__Work item__
Report only how many lines of the entries below contain the string "none".

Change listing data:
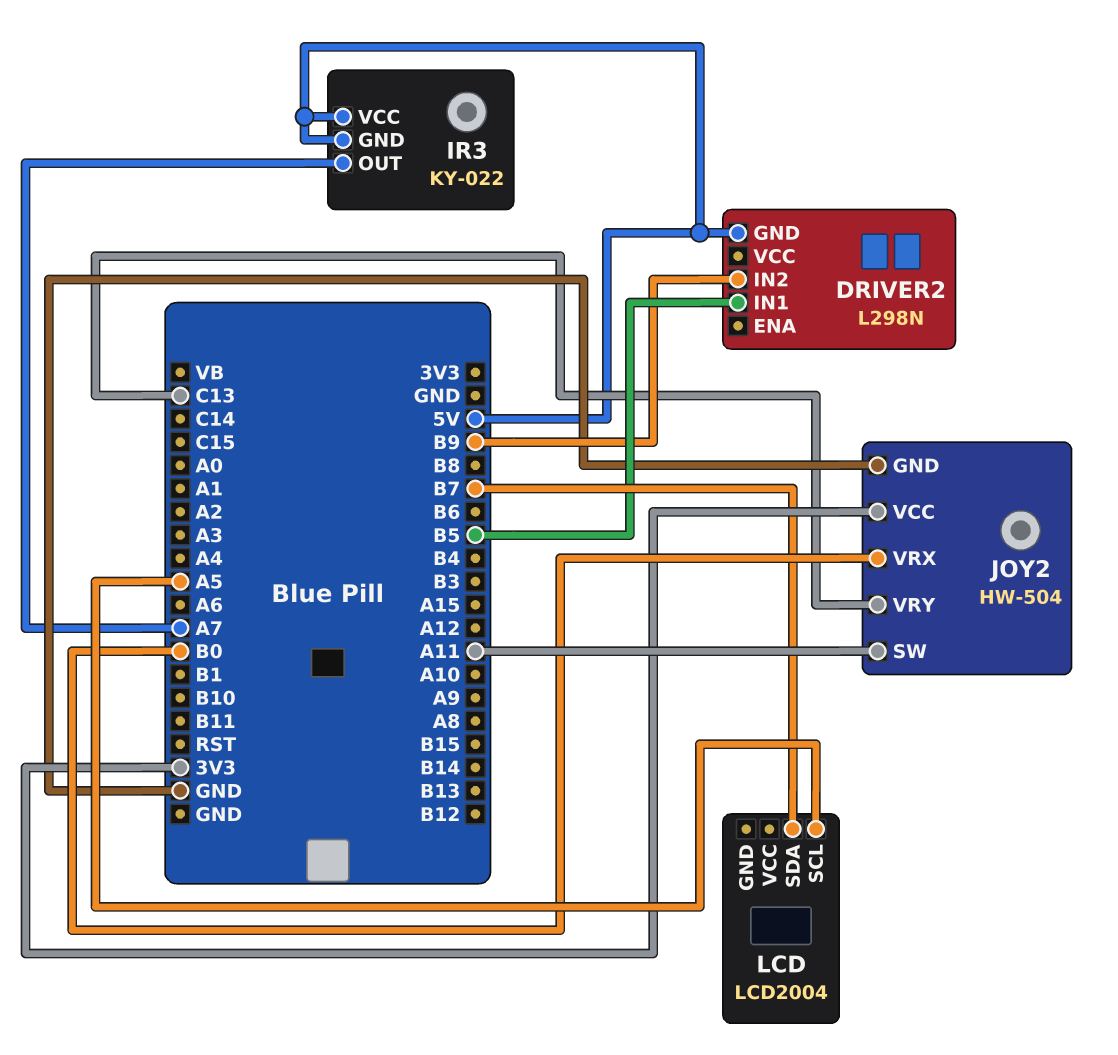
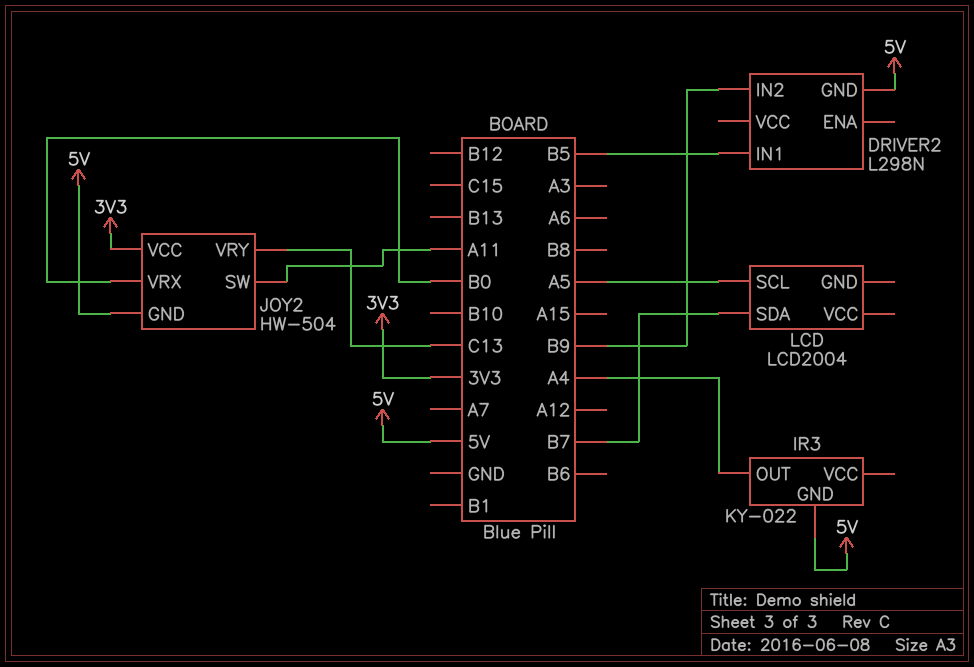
IR3 pin OUT: A7 -> A4
IR3 pin VCC: 5V -> none
JOY2 pin GND: GND -> 5V

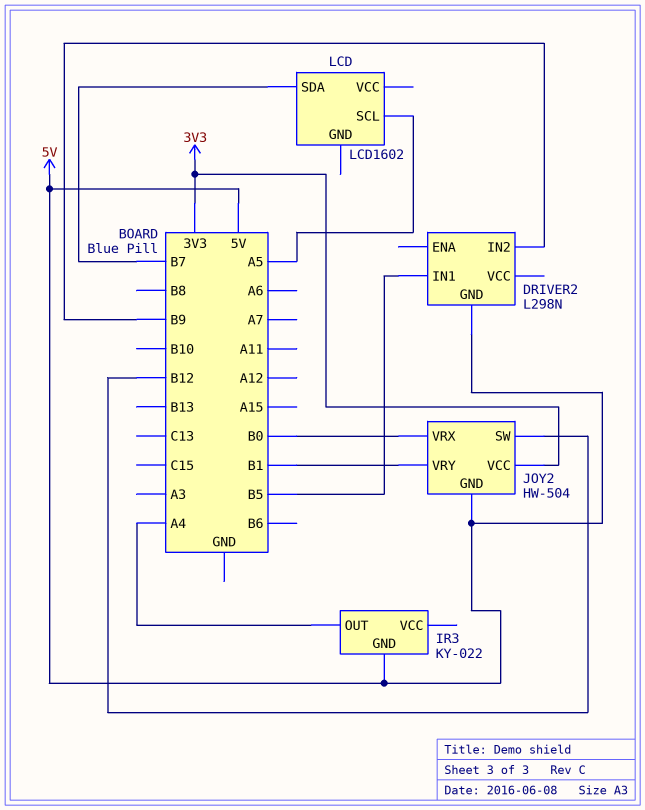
JOY2 pin SW: A11 -> B12
JOY2 pin VRY: C13 -> B1
LCD: LCD2004 -> LCD1602

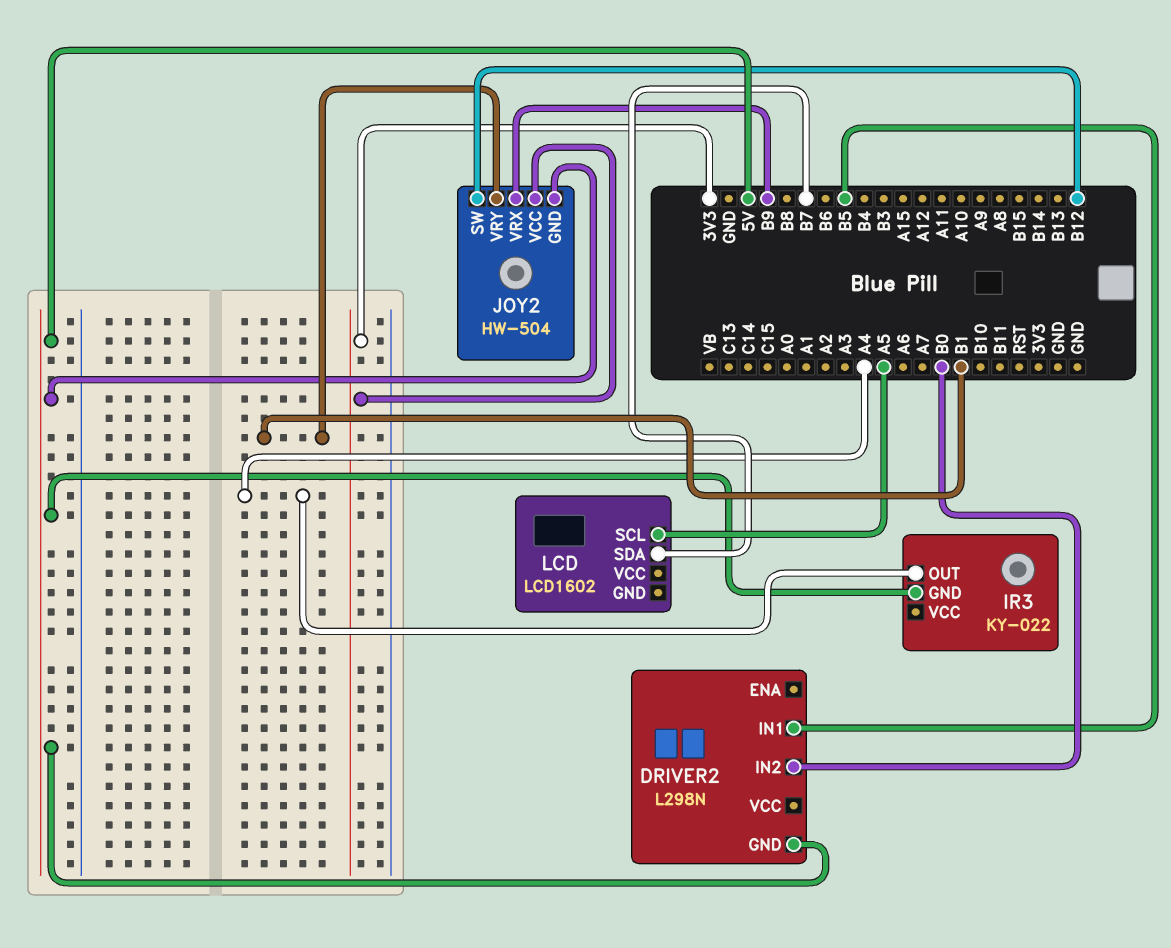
DRIVER2 pin IN2: B9 -> B0
JOY2 pin VRX: B0 -> B9

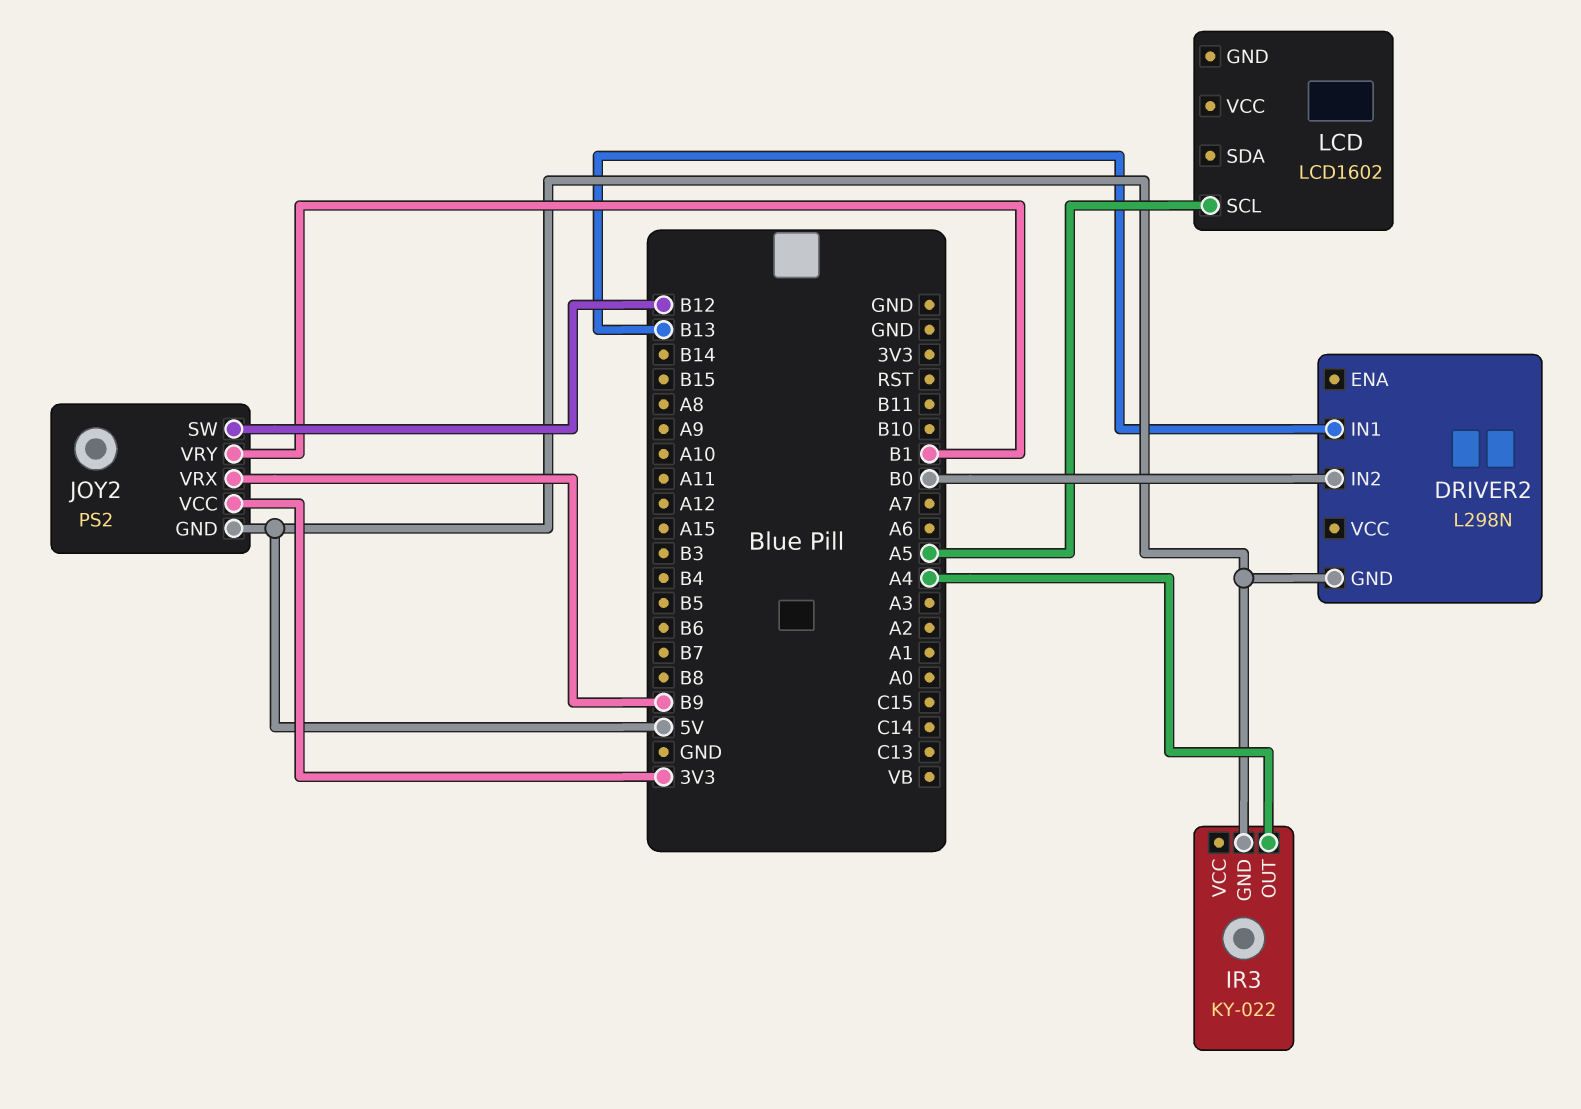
DRIVER2 pin IN1: B5 -> B13
JOY2: HW-504 -> PS2
LCD pin SDA: B7 -> none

__Result for this exercise__
2